START EXTRACTED MATERIAL
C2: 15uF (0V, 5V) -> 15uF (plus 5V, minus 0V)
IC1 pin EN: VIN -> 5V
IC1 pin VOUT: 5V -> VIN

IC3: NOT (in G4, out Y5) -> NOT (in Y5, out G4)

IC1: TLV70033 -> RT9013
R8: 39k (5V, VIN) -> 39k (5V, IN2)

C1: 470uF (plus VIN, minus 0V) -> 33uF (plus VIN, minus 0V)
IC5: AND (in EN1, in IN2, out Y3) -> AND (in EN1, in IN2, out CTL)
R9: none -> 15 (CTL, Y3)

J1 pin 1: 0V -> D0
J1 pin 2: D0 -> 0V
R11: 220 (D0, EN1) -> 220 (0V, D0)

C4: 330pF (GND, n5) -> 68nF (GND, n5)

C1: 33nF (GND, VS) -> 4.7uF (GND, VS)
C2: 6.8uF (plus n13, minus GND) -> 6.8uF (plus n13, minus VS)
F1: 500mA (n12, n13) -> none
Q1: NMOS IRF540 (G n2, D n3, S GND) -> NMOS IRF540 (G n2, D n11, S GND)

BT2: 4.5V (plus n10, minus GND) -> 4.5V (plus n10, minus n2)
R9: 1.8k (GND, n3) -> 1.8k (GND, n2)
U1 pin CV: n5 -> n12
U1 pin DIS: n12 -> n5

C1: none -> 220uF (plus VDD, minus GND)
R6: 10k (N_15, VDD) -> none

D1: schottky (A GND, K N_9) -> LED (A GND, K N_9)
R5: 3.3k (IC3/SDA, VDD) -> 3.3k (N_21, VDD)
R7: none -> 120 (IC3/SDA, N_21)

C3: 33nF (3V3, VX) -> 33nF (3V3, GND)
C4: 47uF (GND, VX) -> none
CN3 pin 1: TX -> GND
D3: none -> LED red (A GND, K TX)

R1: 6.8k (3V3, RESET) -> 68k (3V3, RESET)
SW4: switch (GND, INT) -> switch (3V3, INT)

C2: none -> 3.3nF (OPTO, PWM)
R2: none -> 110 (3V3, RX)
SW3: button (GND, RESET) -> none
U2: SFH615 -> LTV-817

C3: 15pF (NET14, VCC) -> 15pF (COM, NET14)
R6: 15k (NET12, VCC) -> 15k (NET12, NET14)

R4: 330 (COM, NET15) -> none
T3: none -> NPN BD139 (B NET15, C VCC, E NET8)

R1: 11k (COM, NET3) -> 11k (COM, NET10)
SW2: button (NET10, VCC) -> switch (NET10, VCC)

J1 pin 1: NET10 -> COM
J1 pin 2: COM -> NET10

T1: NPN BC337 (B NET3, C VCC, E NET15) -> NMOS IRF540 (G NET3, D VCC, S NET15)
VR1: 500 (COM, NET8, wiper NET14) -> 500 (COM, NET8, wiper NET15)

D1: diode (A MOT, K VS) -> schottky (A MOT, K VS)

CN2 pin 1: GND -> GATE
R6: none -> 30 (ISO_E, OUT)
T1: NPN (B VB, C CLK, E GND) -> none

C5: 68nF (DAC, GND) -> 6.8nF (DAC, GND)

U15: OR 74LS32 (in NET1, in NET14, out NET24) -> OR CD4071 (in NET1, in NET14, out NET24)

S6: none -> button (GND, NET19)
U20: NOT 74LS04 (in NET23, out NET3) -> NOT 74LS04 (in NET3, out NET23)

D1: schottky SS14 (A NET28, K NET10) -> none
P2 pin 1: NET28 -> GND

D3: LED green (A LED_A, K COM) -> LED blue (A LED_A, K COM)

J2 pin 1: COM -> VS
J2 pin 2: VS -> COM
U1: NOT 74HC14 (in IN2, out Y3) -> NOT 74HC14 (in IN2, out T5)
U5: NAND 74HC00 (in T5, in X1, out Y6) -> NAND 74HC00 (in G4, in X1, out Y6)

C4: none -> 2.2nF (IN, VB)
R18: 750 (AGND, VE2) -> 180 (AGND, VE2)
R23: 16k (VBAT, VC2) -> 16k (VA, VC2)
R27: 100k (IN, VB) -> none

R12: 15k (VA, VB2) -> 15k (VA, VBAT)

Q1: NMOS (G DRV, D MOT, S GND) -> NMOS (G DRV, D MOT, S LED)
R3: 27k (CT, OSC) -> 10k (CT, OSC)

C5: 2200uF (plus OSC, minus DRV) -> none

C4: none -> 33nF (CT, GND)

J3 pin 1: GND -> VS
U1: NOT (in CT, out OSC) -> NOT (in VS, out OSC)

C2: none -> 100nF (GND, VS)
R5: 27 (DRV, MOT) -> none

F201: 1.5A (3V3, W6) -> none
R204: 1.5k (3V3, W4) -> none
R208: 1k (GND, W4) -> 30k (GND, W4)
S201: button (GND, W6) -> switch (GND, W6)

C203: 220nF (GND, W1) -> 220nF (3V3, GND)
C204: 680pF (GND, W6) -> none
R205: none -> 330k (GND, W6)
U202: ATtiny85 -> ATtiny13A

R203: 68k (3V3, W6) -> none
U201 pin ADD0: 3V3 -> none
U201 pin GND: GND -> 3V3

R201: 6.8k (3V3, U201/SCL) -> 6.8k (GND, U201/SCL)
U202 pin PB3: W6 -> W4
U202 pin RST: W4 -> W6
END EXTRACTED MATERIAL
TRY IT | How many lines in the listing above have the word "button" in them? Count them and give the number alone.

RESULT OF THE TASK | 4